INPUT MATERIAL section start

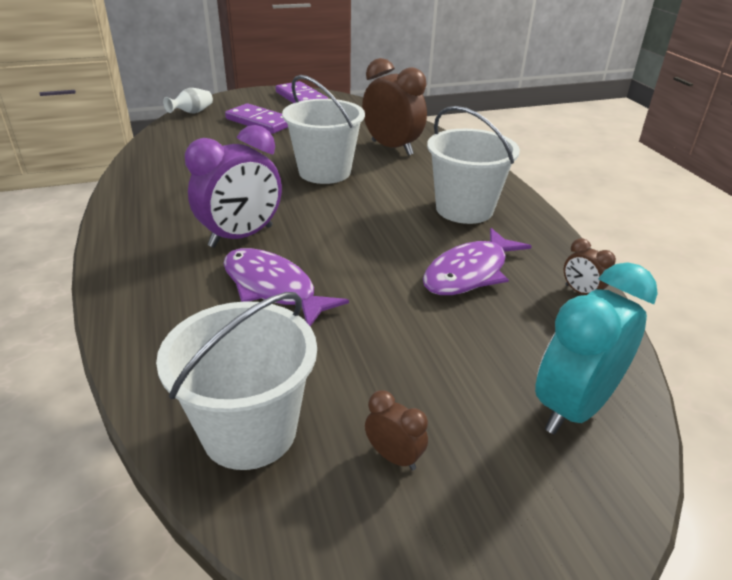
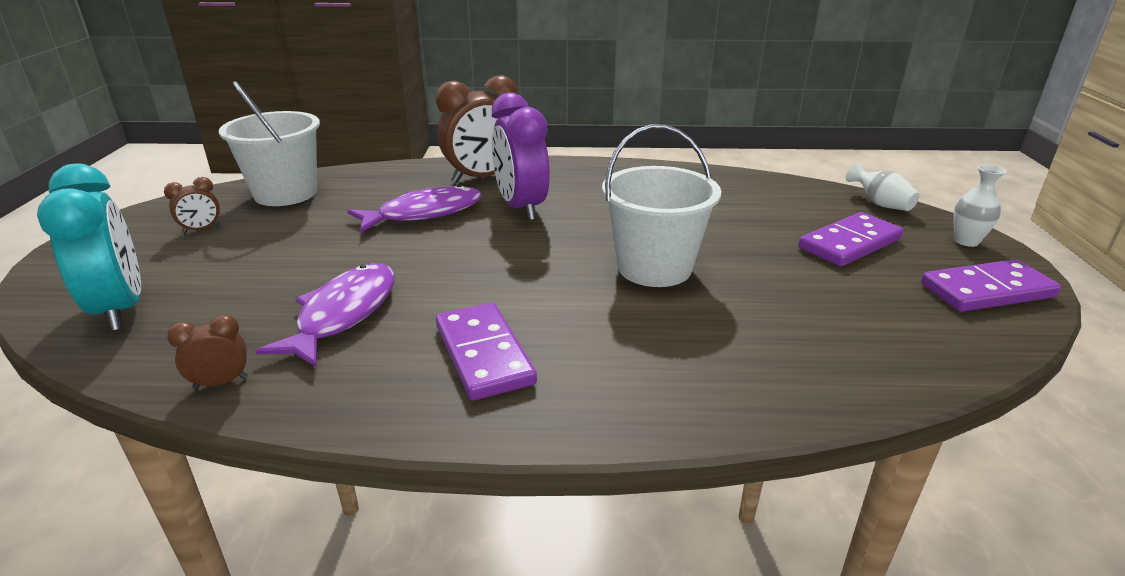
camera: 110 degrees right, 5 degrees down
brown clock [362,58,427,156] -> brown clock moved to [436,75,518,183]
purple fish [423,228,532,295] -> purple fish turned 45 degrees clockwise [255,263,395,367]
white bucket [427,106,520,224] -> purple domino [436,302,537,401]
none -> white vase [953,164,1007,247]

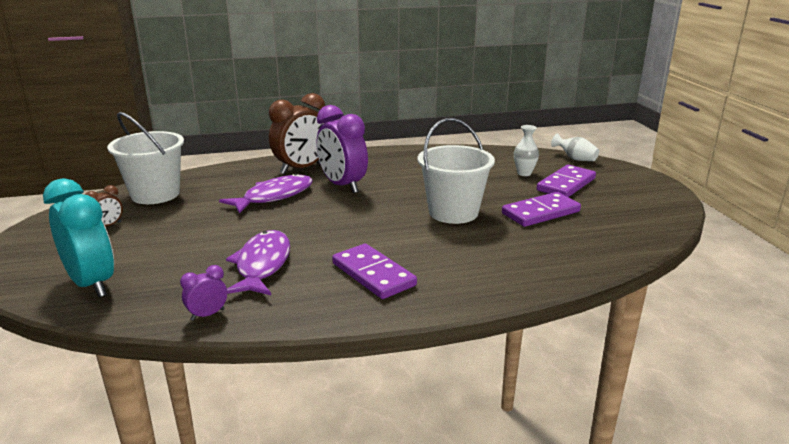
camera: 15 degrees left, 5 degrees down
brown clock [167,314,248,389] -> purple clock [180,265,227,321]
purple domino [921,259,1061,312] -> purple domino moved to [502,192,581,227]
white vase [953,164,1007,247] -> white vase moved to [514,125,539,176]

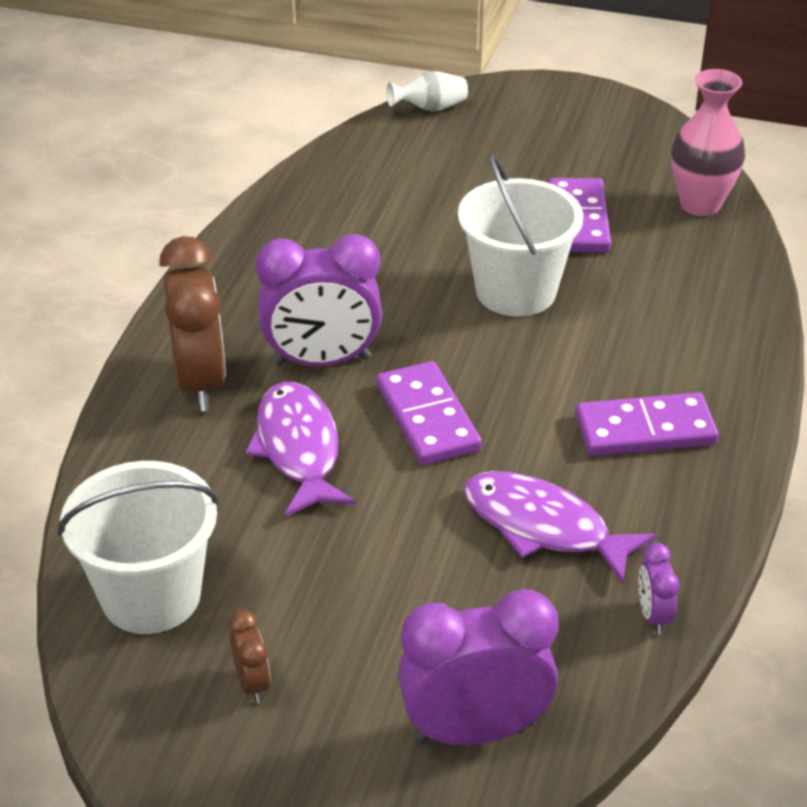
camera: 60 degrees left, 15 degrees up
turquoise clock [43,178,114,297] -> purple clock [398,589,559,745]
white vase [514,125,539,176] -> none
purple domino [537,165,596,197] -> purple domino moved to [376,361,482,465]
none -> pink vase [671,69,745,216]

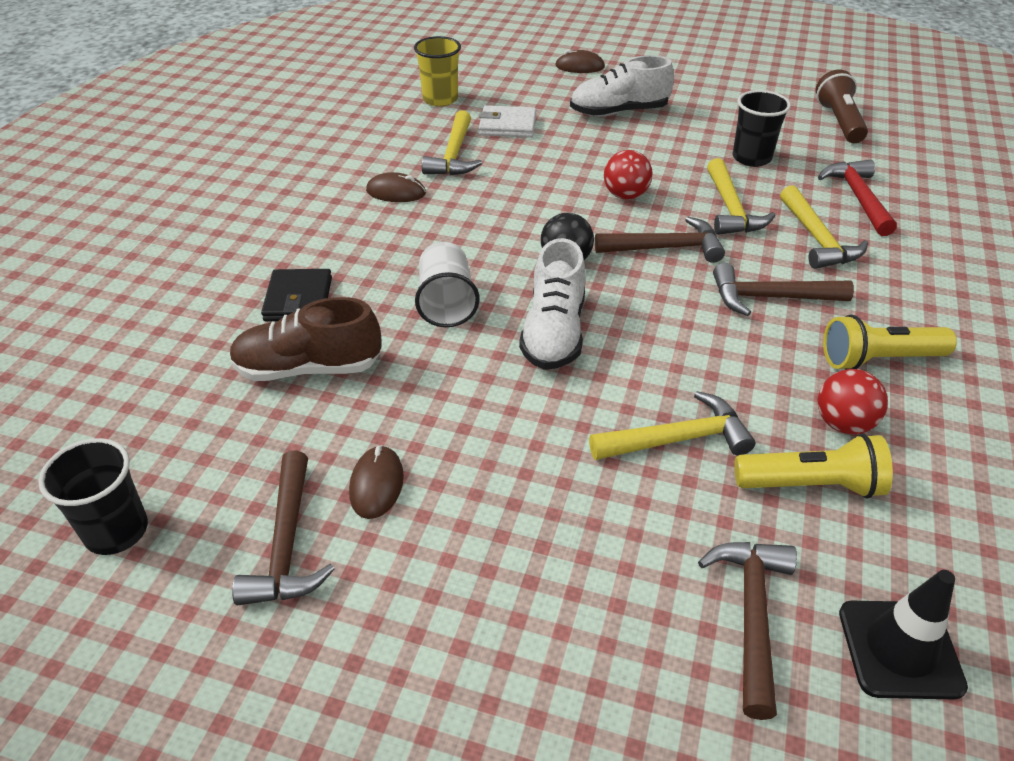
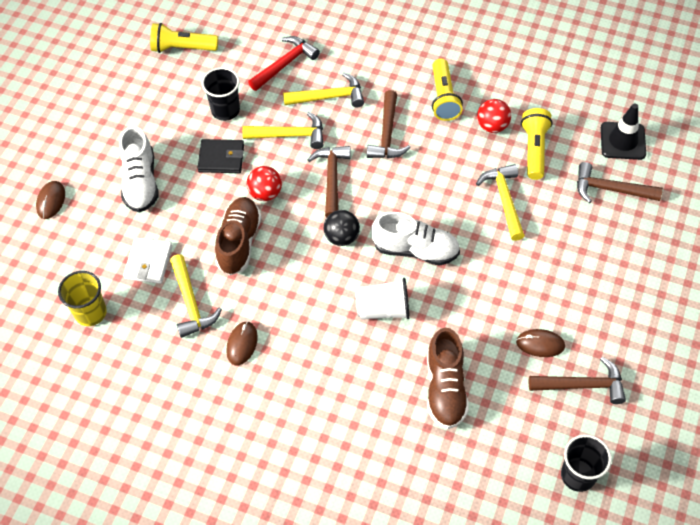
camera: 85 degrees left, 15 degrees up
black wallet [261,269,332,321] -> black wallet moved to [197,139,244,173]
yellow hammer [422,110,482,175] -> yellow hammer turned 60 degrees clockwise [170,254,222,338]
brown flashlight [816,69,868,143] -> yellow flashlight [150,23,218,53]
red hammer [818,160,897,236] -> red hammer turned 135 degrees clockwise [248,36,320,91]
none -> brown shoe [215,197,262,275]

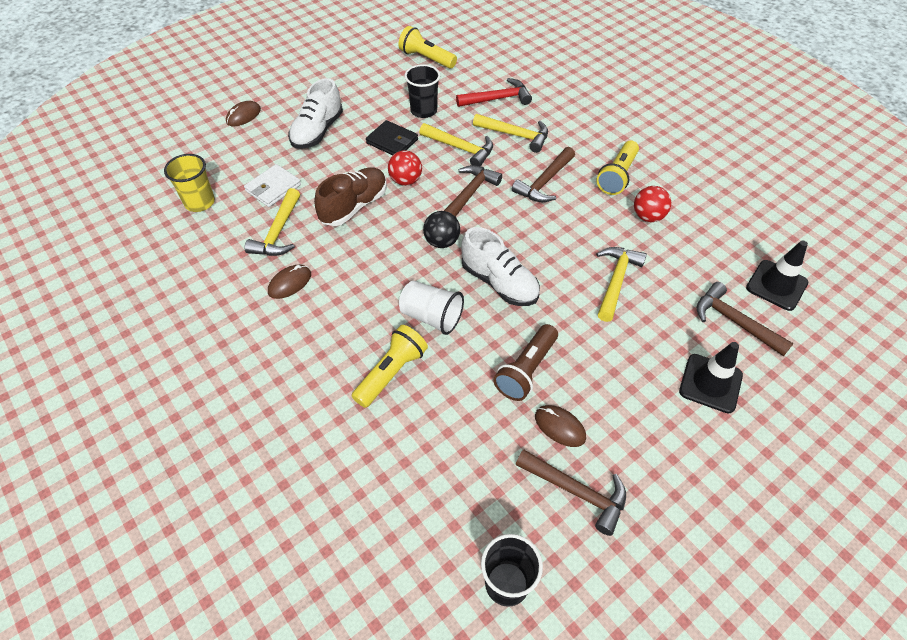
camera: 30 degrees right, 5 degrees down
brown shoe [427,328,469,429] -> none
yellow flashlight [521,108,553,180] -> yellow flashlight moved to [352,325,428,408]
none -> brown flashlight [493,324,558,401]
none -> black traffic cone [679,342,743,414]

INPUT MATERIAL section end

> [WHAT YOU SHOULD DO] Pictures aside, restate the entries word for word.

> [SOLVED PROBLEM]
camera: 110 degrees right, 5 degrees down
brown clock [362,58,427,156] -> brown clock moved to [436,75,518,183]
purple fish [423,228,532,295] -> purple fish turned 45 degrees clockwise [255,263,395,367]
white bucket [427,106,520,224] -> purple domino [436,302,537,401]
none -> white vase [953,164,1007,247]

camera: 15 degrees left, 5 degrees down
brown clock [167,314,248,389] -> purple clock [180,265,227,321]
purple domino [921,259,1061,312] -> purple domino moved to [502,192,581,227]
white vase [953,164,1007,247] -> white vase moved to [514,125,539,176]

camera: 60 degrees left, 15 degrees up
turquoise clock [43,178,114,297] -> purple clock [398,589,559,745]
white vase [514,125,539,176] -> none
purple domino [537,165,596,197] -> purple domino moved to [376,361,482,465]
none -> pink vase [671,69,745,216]

camera: 85 degrees left, 15 degrees up
black wallet [261,269,332,321] -> black wallet moved to [197,139,244,173]
yellow hammer [422,110,482,175] -> yellow hammer turned 60 degrees clockwise [170,254,222,338]
brown flashlight [816,69,868,143] -> yellow flashlight [150,23,218,53]
red hammer [818,160,897,236] -> red hammer turned 135 degrees clockwise [248,36,320,91]
none -> brown shoe [215,197,262,275]

camera: 30 degrees right, 5 degrees down
brown shoe [427,328,469,429] -> none
yellow flashlight [521,108,553,180] -> yellow flashlight moved to [352,325,428,408]
none -> brown flashlight [493,324,558,401]
none -> black traffic cone [679,342,743,414]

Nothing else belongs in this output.